What you need to do: Please leave out pictures and print exactly the lines from the one that has "swapped: purple battery" through the last line of the material below.

Information given:
*****

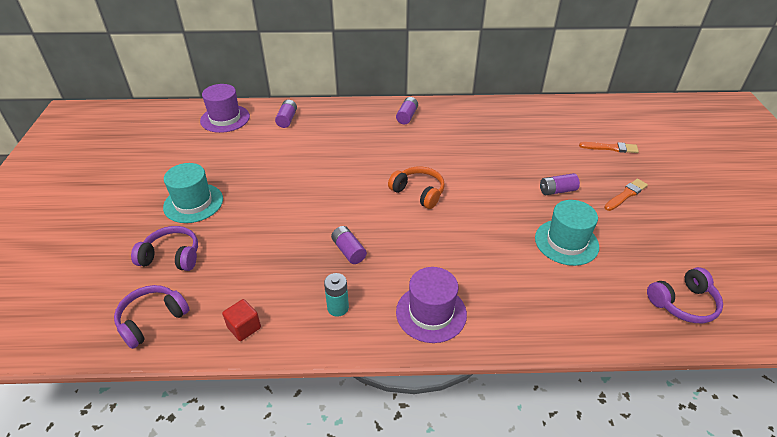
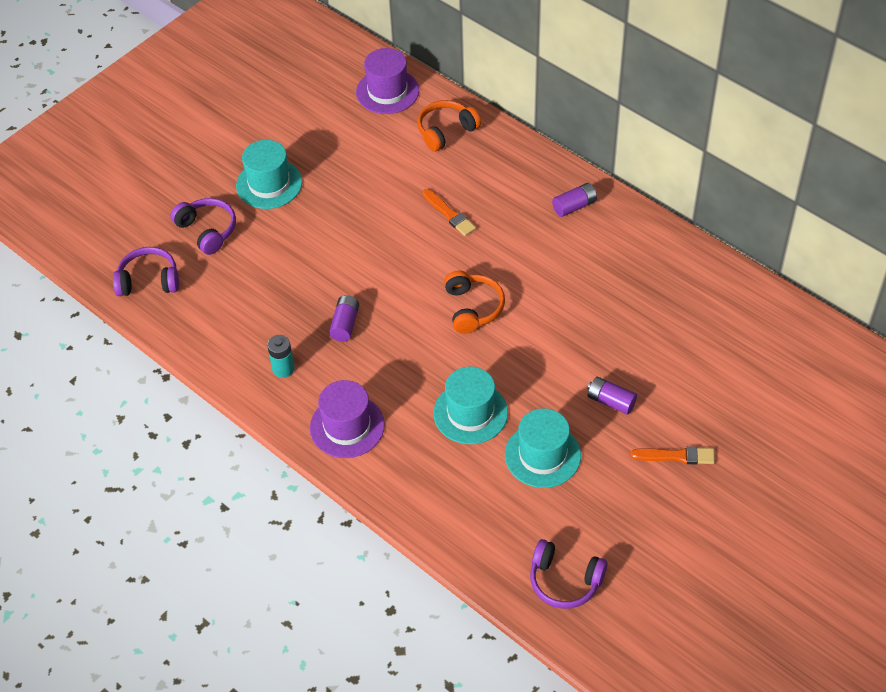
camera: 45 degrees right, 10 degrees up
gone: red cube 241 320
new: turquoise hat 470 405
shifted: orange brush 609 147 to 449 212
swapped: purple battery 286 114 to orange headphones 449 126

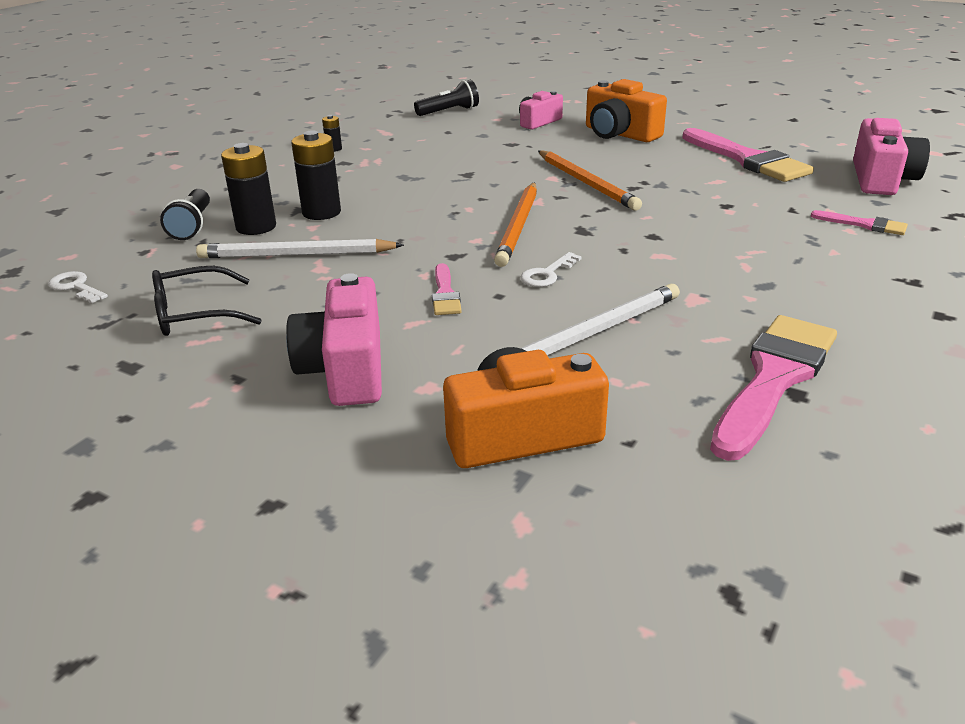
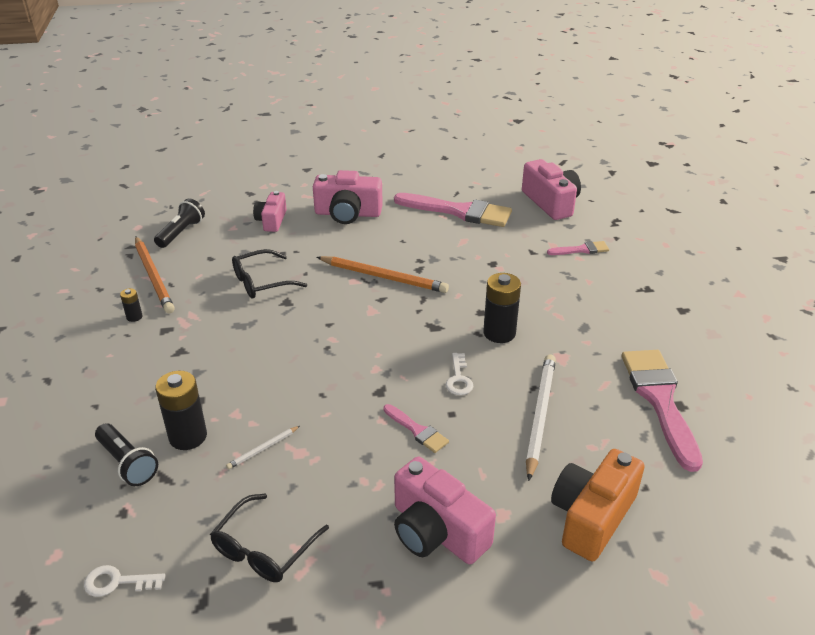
camera: 40 degrees left, 5 degrees up
new: black glasses 269 274
shifted: black battery 316 175 to 502 308; orange pencil 515 224 to 155 275
repainted: orange camera 626 110 to pink camera 348 197
scaled: white pencil 300 248 = 263 447 x0.47

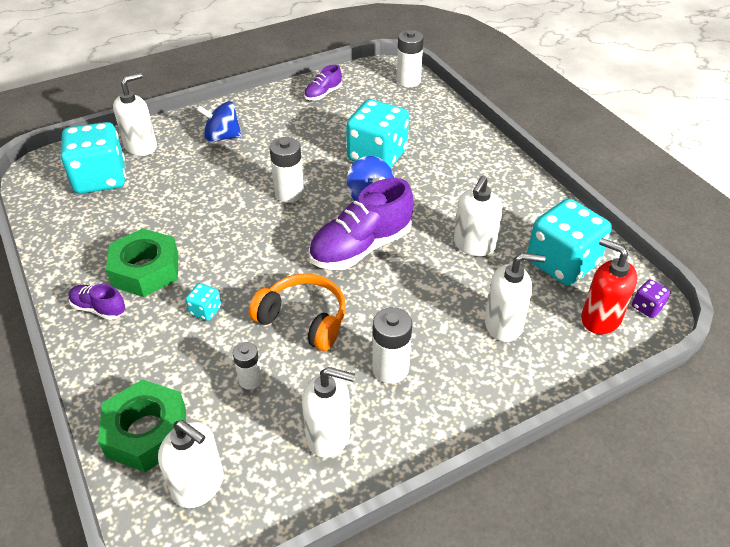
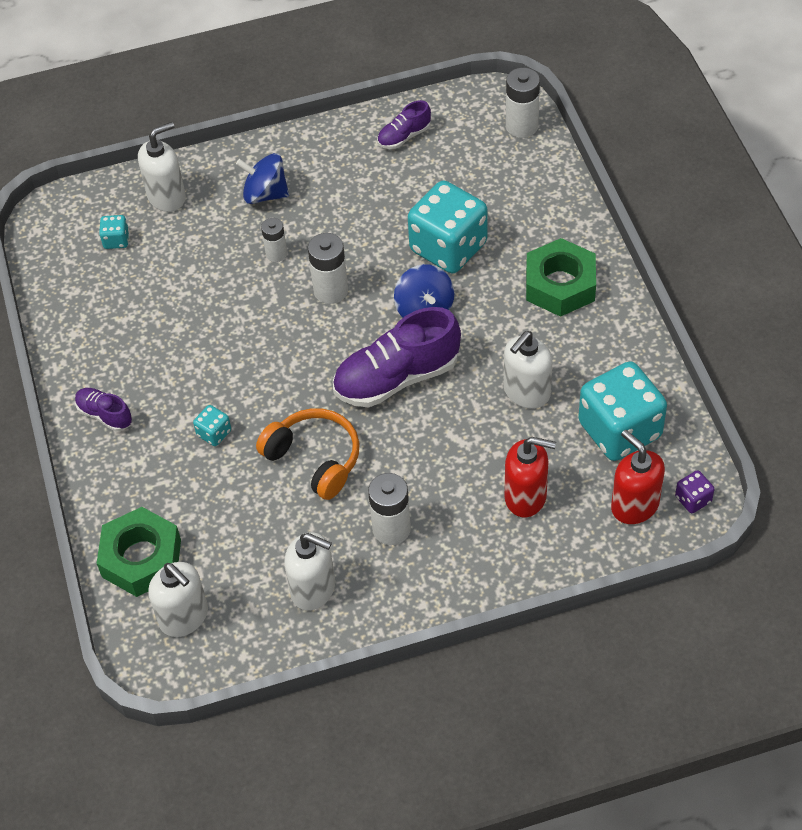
camera: 15 degrees right, 10 degrees up
shifted: green nut 142 262 to 561 277; white battery 247 366 to 274 240
repainted: white soap dispenser 515 297 to red soap dispenser 530 477
scaled: turquoise dice 92 158 = 114 232 x0.42

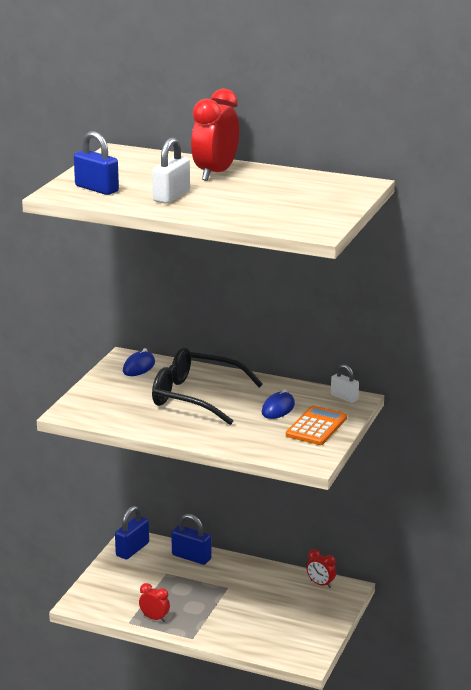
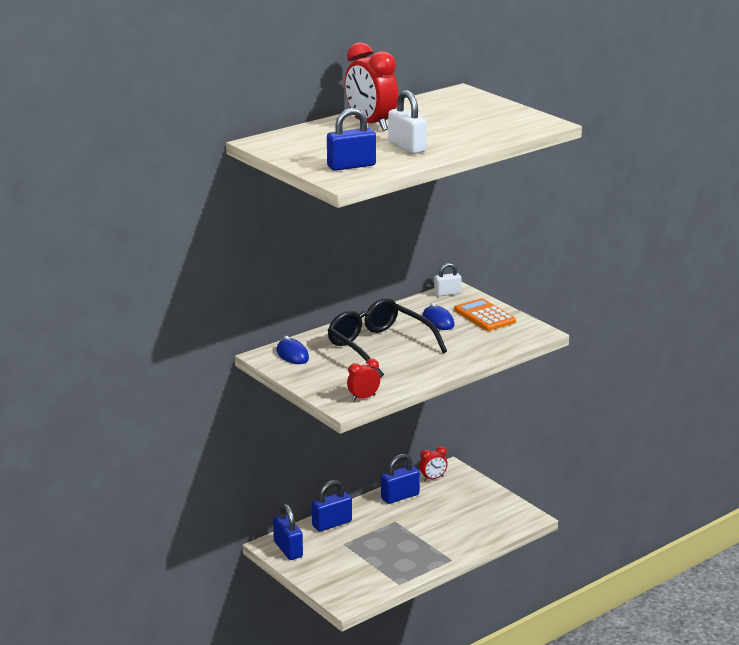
camera: 60 degrees left, 0 degrees up
new: blue padlock 400 479
shifted: red clock 154 602 to 363 380
rotated: black glasses 207 386 = 387 337 90 degrees clockwise

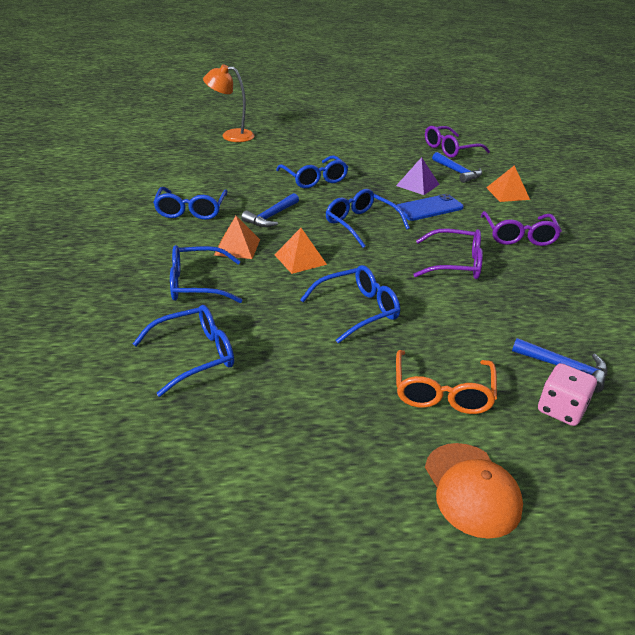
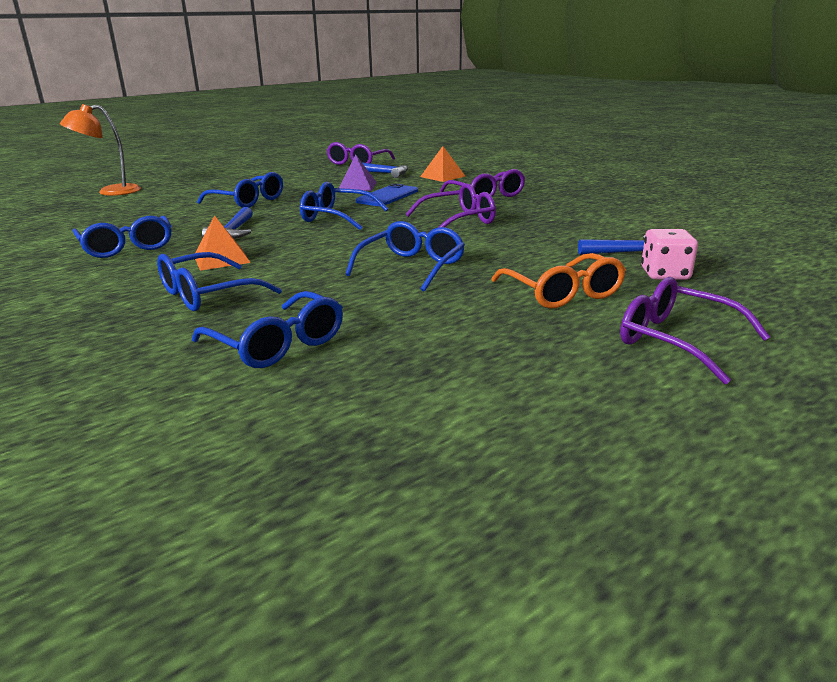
camera: 30 degrees left, 10 degrees down
gone: orange pyramid 300 251
swapped: orange cap 474 491 to purple glasses 695 330
rotated: blue glasses 183 351 = 267 329 105 degrees clockwise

*****

Task solution:
swapped: purple battery 286 114 to orange headphones 449 126

camera: 40 degrees left, 5 degrees up
new: black glasses 269 274
shifted: black battery 316 175 to 502 308; orange pencil 515 224 to 155 275
repainted: orange camera 626 110 to pink camera 348 197
scaled: white pencil 300 248 = 263 447 x0.47

camera: 15 degrees right, 10 degrees up
shifted: green nut 142 262 to 561 277; white battery 247 366 to 274 240
repainted: white soap dispenser 515 297 to red soap dispenser 530 477
scaled: turquoise dice 92 158 = 114 232 x0.42

camera: 60 degrees left, 0 degrees up
new: blue padlock 400 479
shifted: red clock 154 602 to 363 380
rotated: black glasses 207 386 = 387 337 90 degrees clockwise

camera: 30 degrees left, 10 degrees down
gone: orange pyramid 300 251
swapped: orange cap 474 491 to purple glasses 695 330
rotated: blue glasses 183 351 = 267 329 105 degrees clockwise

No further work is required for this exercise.